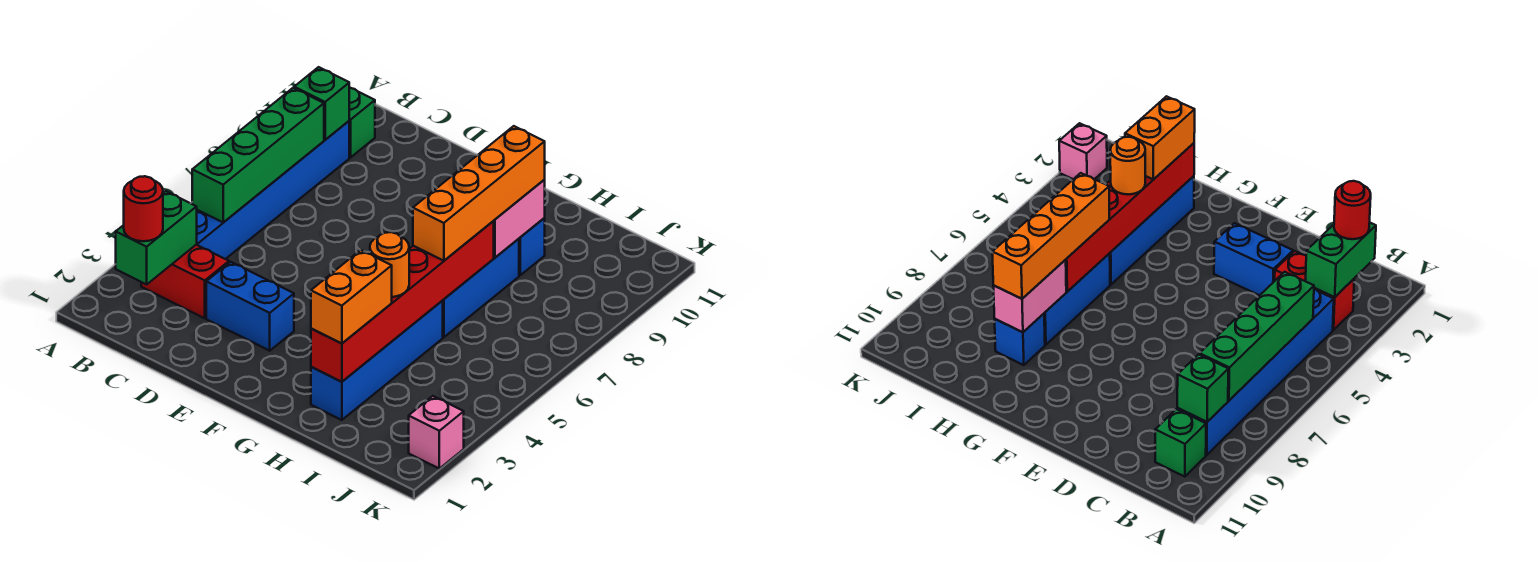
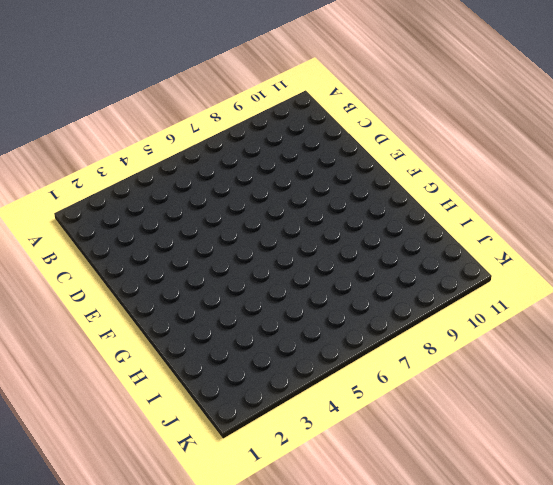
none -> red brick B3:C3 level 1
none -> blue brick B4:B9 level 1
none -> green brick B10 level 1

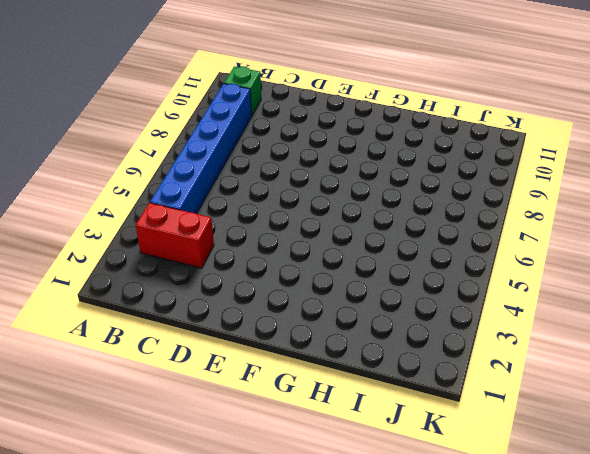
none -> blue brick D3:E3 level 1
none -> blue brick H2:H5 level 1
none -> blue brick H6:H8 level 1

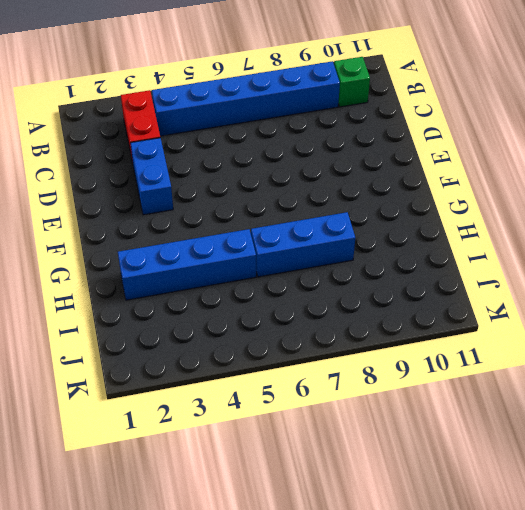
none -> blue brick H9 level 1
none -> pink brick K2 level 1
none -> green brick B2:B3 level 2

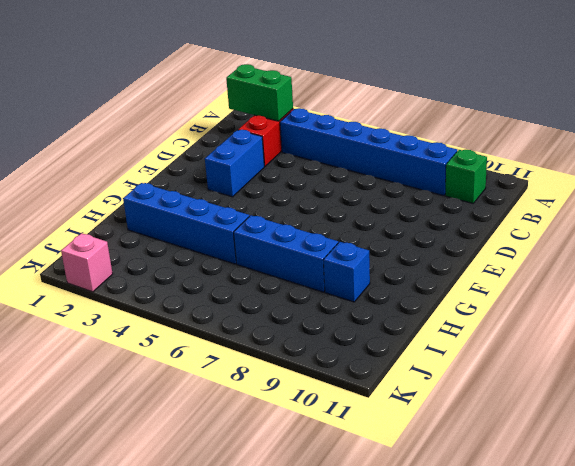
none -> green brick B5:B8 level 2
none -> green brick B9 level 2
none -> red brick H2:H7 level 2

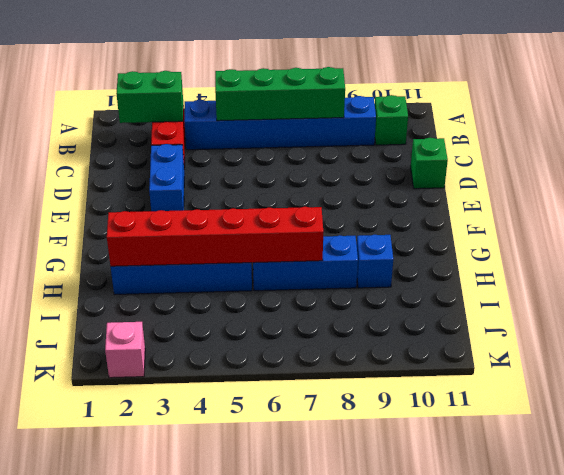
green brick D11 level 1 -> green brick B9 level 2
none -> pink brick H8:H9 level 2
none -> red round brick B2 level 3
none -> orange brick H2:H3 level 3

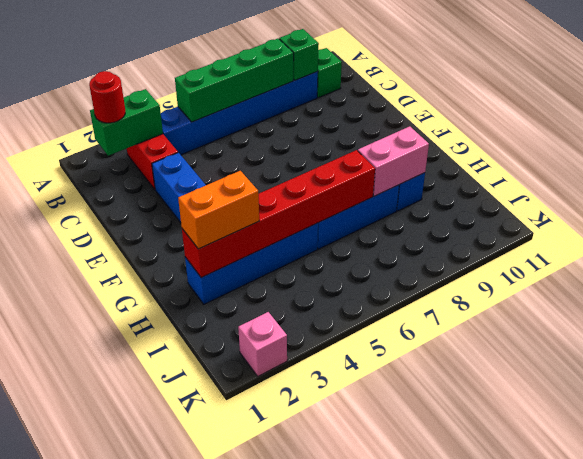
none -> orange round brick H4 level 3
none -> orange brick H6:H9 level 3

WHAT THIS TASK INVOLVES |
Reproduce the records exactly, starting with their first line and ending with the line that contains "none -> pink brick K2 level 1", though pictures should be dropped.

WRITTEN RESPONSE |
none -> red brick B3:C3 level 1
none -> blue brick B4:B9 level 1
none -> green brick B10 level 1

none -> blue brick D3:E3 level 1
none -> blue brick H2:H5 level 1
none -> blue brick H6:H8 level 1

none -> blue brick H9 level 1
none -> pink brick K2 level 1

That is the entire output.